(Edit difference data)
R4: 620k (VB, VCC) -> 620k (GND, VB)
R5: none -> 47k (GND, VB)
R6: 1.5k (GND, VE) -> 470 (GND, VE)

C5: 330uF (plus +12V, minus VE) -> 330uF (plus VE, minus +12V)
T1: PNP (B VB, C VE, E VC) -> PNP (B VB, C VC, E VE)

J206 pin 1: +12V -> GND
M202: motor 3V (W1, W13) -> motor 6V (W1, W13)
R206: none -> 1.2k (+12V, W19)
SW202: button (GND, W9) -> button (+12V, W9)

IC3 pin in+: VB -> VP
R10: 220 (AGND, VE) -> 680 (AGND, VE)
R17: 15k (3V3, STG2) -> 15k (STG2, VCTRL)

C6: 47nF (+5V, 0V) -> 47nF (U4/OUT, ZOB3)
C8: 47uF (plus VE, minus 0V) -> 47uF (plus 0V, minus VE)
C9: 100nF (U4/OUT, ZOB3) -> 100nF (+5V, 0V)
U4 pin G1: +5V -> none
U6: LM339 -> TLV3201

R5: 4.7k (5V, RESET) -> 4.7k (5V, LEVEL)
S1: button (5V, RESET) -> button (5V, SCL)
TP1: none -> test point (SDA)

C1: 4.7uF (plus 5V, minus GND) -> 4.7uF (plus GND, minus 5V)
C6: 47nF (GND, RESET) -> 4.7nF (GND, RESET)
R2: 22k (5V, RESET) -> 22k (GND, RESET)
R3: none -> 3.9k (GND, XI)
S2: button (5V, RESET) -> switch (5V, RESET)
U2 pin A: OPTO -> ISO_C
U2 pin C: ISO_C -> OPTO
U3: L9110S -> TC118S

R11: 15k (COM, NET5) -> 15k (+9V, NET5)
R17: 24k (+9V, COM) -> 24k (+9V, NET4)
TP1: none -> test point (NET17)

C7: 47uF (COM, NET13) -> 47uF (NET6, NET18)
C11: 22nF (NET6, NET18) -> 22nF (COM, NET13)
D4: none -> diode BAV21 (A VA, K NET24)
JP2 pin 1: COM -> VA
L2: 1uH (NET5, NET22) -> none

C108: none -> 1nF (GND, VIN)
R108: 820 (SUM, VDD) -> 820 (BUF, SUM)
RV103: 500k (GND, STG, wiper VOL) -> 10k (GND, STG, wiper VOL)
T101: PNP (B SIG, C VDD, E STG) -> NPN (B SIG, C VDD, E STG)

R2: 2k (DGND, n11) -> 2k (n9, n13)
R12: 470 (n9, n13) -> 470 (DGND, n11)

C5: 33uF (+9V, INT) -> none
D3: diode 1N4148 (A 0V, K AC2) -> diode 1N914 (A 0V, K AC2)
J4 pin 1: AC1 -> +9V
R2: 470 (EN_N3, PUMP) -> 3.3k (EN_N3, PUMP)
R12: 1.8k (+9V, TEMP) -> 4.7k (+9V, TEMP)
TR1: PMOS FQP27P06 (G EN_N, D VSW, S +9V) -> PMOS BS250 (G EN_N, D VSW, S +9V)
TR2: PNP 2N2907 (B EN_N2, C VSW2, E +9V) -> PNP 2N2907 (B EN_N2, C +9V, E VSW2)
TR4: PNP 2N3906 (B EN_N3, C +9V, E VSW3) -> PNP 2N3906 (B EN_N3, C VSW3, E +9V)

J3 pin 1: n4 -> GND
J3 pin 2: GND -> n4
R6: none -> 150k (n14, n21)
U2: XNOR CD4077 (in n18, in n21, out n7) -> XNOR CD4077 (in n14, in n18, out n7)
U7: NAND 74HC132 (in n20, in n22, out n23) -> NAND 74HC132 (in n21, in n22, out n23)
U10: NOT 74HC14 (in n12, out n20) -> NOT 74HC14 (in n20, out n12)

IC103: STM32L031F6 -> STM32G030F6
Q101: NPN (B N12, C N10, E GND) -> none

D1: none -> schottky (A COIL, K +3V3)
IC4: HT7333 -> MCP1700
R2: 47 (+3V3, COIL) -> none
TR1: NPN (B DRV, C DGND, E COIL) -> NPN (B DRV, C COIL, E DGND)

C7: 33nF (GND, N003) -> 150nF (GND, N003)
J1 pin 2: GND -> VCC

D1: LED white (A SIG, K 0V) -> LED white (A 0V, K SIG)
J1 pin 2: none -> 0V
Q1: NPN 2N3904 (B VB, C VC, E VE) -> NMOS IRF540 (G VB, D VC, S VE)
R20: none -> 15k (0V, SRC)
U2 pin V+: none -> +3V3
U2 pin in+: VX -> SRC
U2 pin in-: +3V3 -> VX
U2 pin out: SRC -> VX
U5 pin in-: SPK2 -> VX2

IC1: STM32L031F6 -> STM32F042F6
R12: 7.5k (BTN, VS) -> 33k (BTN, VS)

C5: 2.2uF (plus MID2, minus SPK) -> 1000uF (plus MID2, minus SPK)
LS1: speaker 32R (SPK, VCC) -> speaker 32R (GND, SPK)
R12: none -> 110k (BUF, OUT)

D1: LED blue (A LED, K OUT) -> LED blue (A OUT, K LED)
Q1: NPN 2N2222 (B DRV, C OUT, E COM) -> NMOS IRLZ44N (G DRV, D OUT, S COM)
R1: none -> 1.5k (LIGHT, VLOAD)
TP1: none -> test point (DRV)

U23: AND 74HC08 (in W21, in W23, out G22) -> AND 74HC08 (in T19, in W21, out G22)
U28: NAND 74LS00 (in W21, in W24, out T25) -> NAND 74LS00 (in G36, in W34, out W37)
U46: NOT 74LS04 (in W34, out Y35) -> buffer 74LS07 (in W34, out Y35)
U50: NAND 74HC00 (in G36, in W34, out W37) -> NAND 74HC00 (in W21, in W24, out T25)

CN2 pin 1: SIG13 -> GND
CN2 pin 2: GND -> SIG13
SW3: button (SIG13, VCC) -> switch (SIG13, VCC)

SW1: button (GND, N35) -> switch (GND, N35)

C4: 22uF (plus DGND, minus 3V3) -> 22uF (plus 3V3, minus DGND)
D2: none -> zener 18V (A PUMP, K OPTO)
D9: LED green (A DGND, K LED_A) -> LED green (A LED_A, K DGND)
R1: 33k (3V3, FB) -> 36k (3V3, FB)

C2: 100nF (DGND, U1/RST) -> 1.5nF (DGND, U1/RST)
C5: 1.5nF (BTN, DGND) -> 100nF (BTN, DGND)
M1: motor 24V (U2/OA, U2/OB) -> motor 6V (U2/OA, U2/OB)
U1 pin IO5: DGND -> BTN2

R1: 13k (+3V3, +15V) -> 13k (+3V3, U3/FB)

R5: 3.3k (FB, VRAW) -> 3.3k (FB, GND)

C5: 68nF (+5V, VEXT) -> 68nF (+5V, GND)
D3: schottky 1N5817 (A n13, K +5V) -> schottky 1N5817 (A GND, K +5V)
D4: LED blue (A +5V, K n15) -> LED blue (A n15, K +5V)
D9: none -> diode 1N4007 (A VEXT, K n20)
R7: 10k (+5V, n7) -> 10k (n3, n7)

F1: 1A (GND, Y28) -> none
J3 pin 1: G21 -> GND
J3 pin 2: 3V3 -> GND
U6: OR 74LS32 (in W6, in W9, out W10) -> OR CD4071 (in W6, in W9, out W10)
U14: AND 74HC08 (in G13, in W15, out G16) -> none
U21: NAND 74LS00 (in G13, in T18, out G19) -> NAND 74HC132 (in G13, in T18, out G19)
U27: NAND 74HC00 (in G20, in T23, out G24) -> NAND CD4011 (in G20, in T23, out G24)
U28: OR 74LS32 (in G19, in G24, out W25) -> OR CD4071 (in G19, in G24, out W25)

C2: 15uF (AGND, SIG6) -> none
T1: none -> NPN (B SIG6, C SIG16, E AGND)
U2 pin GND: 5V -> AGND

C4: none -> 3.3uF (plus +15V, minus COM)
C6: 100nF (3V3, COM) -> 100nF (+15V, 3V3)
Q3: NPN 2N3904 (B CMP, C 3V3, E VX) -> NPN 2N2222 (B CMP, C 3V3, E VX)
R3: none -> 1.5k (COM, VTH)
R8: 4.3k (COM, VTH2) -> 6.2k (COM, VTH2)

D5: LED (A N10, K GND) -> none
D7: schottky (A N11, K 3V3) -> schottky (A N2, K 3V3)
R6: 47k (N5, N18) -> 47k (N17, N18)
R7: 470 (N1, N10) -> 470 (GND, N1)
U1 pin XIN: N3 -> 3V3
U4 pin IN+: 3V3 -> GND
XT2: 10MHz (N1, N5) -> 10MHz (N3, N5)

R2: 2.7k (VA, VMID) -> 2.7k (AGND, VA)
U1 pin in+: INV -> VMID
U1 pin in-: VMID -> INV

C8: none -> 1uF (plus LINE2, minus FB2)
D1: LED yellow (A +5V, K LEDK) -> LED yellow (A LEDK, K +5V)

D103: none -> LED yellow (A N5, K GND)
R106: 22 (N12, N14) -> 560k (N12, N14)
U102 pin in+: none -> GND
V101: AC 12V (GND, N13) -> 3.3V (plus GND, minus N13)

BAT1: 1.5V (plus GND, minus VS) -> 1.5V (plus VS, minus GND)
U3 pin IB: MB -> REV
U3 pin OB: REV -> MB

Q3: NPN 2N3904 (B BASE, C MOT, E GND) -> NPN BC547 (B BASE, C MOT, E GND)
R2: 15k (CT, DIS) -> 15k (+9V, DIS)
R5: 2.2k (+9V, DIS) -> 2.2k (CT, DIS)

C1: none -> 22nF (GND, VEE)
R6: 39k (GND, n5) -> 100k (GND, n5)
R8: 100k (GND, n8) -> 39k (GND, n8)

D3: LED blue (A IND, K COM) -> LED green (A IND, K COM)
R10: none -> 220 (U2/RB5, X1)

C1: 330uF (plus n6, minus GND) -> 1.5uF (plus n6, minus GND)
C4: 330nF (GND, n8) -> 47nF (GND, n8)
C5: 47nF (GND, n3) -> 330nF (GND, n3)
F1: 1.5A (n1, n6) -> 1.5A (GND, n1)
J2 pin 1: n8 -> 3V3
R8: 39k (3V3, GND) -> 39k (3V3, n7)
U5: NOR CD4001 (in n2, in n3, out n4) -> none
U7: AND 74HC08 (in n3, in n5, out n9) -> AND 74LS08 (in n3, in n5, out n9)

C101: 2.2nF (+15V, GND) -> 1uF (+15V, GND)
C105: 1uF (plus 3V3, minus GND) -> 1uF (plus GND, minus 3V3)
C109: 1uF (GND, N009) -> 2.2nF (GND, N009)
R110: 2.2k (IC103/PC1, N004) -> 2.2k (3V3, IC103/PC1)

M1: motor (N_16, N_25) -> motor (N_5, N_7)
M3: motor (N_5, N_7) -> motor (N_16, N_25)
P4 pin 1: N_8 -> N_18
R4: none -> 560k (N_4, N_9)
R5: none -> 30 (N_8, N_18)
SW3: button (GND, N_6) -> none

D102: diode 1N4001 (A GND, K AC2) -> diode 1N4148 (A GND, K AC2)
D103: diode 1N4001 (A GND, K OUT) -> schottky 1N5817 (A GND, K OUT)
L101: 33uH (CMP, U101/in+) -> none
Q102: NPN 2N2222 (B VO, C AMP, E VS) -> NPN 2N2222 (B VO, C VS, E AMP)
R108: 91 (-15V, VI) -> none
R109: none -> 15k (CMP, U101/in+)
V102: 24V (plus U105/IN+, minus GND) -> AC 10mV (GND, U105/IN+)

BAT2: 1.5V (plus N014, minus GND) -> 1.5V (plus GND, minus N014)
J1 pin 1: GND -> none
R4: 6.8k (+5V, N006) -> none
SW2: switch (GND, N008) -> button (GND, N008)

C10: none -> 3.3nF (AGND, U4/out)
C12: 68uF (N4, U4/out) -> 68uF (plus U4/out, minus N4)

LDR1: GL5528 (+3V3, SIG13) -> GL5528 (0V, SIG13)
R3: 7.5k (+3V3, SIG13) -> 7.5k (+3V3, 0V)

## ACTIVITY
From the entries above, give again exactly the lines running from the line with "U7: AND 74HC08" to the line with "D102: diode 1N4001"; include both of those lines.

## YOUR SOLUTION
U7: AND 74HC08 (in n3, in n5, out n9) -> AND 74LS08 (in n3, in n5, out n9)

C101: 2.2nF (+15V, GND) -> 1uF (+15V, GND)
C105: 1uF (plus 3V3, minus GND) -> 1uF (plus GND, minus 3V3)
C109: 1uF (GND, N009) -> 2.2nF (GND, N009)
R110: 2.2k (IC103/PC1, N004) -> 2.2k (3V3, IC103/PC1)

M1: motor (N_16, N_25) -> motor (N_5, N_7)
M3: motor (N_5, N_7) -> motor (N_16, N_25)
P4 pin 1: N_8 -> N_18
R4: none -> 560k (N_4, N_9)
R5: none -> 30 (N_8, N_18)
SW3: button (GND, N_6) -> none

D102: diode 1N4001 (A GND, K AC2) -> diode 1N4148 (A GND, K AC2)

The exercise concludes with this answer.